Problem statement:
Output everything in the listing exactly, with no line missing.

Records supplied:

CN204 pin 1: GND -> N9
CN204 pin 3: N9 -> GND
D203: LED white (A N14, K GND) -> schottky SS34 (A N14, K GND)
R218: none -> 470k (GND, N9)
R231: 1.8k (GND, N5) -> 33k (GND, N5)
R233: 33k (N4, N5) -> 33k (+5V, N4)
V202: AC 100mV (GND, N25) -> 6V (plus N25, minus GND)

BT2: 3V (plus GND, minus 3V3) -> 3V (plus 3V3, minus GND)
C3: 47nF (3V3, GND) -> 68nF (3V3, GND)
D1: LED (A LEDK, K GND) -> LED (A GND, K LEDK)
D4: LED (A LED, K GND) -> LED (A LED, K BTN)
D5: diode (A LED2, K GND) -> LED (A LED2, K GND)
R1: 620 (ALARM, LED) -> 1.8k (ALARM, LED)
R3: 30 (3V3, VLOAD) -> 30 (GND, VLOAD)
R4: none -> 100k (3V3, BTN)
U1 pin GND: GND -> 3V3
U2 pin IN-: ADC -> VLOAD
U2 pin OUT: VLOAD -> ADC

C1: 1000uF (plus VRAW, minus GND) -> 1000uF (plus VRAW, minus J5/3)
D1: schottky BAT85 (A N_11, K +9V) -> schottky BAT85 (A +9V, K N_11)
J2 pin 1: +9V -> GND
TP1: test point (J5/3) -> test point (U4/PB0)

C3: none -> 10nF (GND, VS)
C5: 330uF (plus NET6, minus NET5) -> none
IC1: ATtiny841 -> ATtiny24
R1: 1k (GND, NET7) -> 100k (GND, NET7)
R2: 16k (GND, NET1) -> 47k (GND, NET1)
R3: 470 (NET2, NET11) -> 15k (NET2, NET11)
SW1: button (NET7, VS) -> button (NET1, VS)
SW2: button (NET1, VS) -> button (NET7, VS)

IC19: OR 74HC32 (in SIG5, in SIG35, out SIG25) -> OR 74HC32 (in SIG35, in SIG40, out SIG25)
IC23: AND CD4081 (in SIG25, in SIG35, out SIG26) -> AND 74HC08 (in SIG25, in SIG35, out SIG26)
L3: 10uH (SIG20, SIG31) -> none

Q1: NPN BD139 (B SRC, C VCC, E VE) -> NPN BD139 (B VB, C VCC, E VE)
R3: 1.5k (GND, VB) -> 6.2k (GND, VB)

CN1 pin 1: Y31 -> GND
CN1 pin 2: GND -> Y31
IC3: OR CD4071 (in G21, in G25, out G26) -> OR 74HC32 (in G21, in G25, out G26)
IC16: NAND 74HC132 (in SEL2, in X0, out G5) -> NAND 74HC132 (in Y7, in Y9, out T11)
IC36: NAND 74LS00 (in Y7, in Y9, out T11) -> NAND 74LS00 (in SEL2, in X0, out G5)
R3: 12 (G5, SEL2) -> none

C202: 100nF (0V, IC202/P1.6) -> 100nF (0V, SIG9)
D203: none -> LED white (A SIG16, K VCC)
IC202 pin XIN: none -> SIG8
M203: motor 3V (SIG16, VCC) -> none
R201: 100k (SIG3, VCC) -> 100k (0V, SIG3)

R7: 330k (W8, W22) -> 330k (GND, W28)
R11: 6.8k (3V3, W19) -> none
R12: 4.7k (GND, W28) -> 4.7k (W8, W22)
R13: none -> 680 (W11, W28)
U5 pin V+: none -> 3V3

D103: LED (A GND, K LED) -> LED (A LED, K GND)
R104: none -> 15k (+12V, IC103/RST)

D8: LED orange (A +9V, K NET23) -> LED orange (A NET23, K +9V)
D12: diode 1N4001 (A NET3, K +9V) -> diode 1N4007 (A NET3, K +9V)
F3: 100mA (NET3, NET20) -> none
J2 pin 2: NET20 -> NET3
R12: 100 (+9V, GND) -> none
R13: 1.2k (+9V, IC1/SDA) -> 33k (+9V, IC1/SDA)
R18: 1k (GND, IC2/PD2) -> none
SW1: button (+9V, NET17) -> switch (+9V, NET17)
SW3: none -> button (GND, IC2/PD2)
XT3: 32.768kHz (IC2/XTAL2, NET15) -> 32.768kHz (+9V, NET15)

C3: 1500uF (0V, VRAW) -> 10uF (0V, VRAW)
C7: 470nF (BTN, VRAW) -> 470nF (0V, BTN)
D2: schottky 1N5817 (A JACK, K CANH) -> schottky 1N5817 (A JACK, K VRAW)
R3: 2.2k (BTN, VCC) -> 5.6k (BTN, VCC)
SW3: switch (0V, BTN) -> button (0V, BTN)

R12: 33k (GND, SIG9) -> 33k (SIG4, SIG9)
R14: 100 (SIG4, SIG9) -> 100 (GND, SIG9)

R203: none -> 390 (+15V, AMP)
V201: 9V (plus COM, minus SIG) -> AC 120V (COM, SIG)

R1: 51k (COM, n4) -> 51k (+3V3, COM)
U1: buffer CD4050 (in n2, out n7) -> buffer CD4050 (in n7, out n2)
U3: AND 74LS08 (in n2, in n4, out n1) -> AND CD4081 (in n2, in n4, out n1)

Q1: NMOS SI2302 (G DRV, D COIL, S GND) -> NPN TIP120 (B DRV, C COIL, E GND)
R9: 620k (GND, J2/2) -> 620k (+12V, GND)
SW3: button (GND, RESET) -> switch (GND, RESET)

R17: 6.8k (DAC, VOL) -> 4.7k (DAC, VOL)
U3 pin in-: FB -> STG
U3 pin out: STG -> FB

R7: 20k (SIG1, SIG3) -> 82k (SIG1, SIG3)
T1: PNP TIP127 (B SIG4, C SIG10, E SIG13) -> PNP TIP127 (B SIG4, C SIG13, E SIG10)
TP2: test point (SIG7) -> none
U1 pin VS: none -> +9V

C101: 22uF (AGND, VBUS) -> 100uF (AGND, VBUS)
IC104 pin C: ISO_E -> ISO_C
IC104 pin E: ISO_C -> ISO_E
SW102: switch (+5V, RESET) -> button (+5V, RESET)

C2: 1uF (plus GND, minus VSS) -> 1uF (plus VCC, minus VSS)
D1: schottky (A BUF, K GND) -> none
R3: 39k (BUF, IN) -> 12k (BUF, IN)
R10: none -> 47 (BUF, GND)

Finished exercise:
CN204 pin 1: GND -> N9
CN204 pin 3: N9 -> GND
D203: LED white (A N14, K GND) -> schottky SS34 (A N14, K GND)
R218: none -> 470k (GND, N9)
R231: 1.8k (GND, N5) -> 33k (GND, N5)
R233: 33k (N4, N5) -> 33k (+5V, N4)
V202: AC 100mV (GND, N25) -> 6V (plus N25, minus GND)

BT2: 3V (plus GND, minus 3V3) -> 3V (plus 3V3, minus GND)
C3: 47nF (3V3, GND) -> 68nF (3V3, GND)
D1: LED (A LEDK, K GND) -> LED (A GND, K LEDK)
D4: LED (A LED, K GND) -> LED (A LED, K BTN)
D5: diode (A LED2, K GND) -> LED (A LED2, K GND)
R1: 620 (ALARM, LED) -> 1.8k (ALARM, LED)
R3: 30 (3V3, VLOAD) -> 30 (GND, VLOAD)
R4: none -> 100k (3V3, BTN)
U1 pin GND: GND -> 3V3
U2 pin IN-: ADC -> VLOAD
U2 pin OUT: VLOAD -> ADC

C1: 1000uF (plus VRAW, minus GND) -> 1000uF (plus VRAW, minus J5/3)
D1: schottky BAT85 (A N_11, K +9V) -> schottky BAT85 (A +9V, K N_11)
J2 pin 1: +9V -> GND
TP1: test point (J5/3) -> test point (U4/PB0)

C3: none -> 10nF (GND, VS)
C5: 330uF (plus NET6, minus NET5) -> none
IC1: ATtiny841 -> ATtiny24
R1: 1k (GND, NET7) -> 100k (GND, NET7)
R2: 16k (GND, NET1) -> 47k (GND, NET1)
R3: 470 (NET2, NET11) -> 15k (NET2, NET11)
SW1: button (NET7, VS) -> button (NET1, VS)
SW2: button (NET1, VS) -> button (NET7, VS)

IC19: OR 74HC32 (in SIG5, in SIG35, out SIG25) -> OR 74HC32 (in SIG35, in SIG40, out SIG25)
IC23: AND CD4081 (in SIG25, in SIG35, out SIG26) -> AND 74HC08 (in SIG25, in SIG35, out SIG26)
L3: 10uH (SIG20, SIG31) -> none

Q1: NPN BD139 (B SRC, C VCC, E VE) -> NPN BD139 (B VB, C VCC, E VE)
R3: 1.5k (GND, VB) -> 6.2k (GND, VB)

CN1 pin 1: Y31 -> GND
CN1 pin 2: GND -> Y31
IC3: OR CD4071 (in G21, in G25, out G26) -> OR 74HC32 (in G21, in G25, out G26)
IC16: NAND 74HC132 (in SEL2, in X0, out G5) -> NAND 74HC132 (in Y7, in Y9, out T11)
IC36: NAND 74LS00 (in Y7, in Y9, out T11) -> NAND 74LS00 (in SEL2, in X0, out G5)
R3: 12 (G5, SEL2) -> none

C202: 100nF (0V, IC202/P1.6) -> 100nF (0V, SIG9)
D203: none -> LED white (A SIG16, K VCC)
IC202 pin XIN: none -> SIG8
M203: motor 3V (SIG16, VCC) -> none
R201: 100k (SIG3, VCC) -> 100k (0V, SIG3)

R7: 330k (W8, W22) -> 330k (GND, W28)
R11: 6.8k (3V3, W19) -> none
R12: 4.7k (GND, W28) -> 4.7k (W8, W22)
R13: none -> 680 (W11, W28)
U5 pin V+: none -> 3V3

D103: LED (A GND, K LED) -> LED (A LED, K GND)
R104: none -> 15k (+12V, IC103/RST)

D8: LED orange (A +9V, K NET23) -> LED orange (A NET23, K +9V)
D12: diode 1N4001 (A NET3, K +9V) -> diode 1N4007 (A NET3, K +9V)
F3: 100mA (NET3, NET20) -> none
J2 pin 2: NET20 -> NET3
R12: 100 (+9V, GND) -> none
R13: 1.2k (+9V, IC1/SDA) -> 33k (+9V, IC1/SDA)
R18: 1k (GND, IC2/PD2) -> none
SW1: button (+9V, NET17) -> switch (+9V, NET17)
SW3: none -> button (GND, IC2/PD2)
XT3: 32.768kHz (IC2/XTAL2, NET15) -> 32.768kHz (+9V, NET15)

C3: 1500uF (0V, VRAW) -> 10uF (0V, VRAW)
C7: 470nF (BTN, VRAW) -> 470nF (0V, BTN)
D2: schottky 1N5817 (A JACK, K CANH) -> schottky 1N5817 (A JACK, K VRAW)
R3: 2.2k (BTN, VCC) -> 5.6k (BTN, VCC)
SW3: switch (0V, BTN) -> button (0V, BTN)

R12: 33k (GND, SIG9) -> 33k (SIG4, SIG9)
R14: 100 (SIG4, SIG9) -> 100 (GND, SIG9)

R203: none -> 390 (+15V, AMP)
V201: 9V (plus COM, minus SIG) -> AC 120V (COM, SIG)

R1: 51k (COM, n4) -> 51k (+3V3, COM)
U1: buffer CD4050 (in n2, out n7) -> buffer CD4050 (in n7, out n2)
U3: AND 74LS08 (in n2, in n4, out n1) -> AND CD4081 (in n2, in n4, out n1)

Q1: NMOS SI2302 (G DRV, D COIL, S GND) -> NPN TIP120 (B DRV, C COIL, E GND)
R9: 620k (GND, J2/2) -> 620k (+12V, GND)
SW3: button (GND, RESET) -> switch (GND, RESET)

R17: 6.8k (DAC, VOL) -> 4.7k (DAC, VOL)
U3 pin in-: FB -> STG
U3 pin out: STG -> FB

R7: 20k (SIG1, SIG3) -> 82k (SIG1, SIG3)
T1: PNP TIP127 (B SIG4, C SIG10, E SIG13) -> PNP TIP127 (B SIG4, C SIG13, E SIG10)
TP2: test point (SIG7) -> none
U1 pin VS: none -> +9V

C101: 22uF (AGND, VBUS) -> 100uF (AGND, VBUS)
IC104 pin C: ISO_E -> ISO_C
IC104 pin E: ISO_C -> ISO_E
SW102: switch (+5V, RESET) -> button (+5V, RESET)

C2: 1uF (plus GND, minus VSS) -> 1uF (plus VCC, minus VSS)
D1: schottky (A BUF, K GND) -> none
R3: 39k (BUF, IN) -> 12k (BUF, IN)
R10: none -> 47 (BUF, GND)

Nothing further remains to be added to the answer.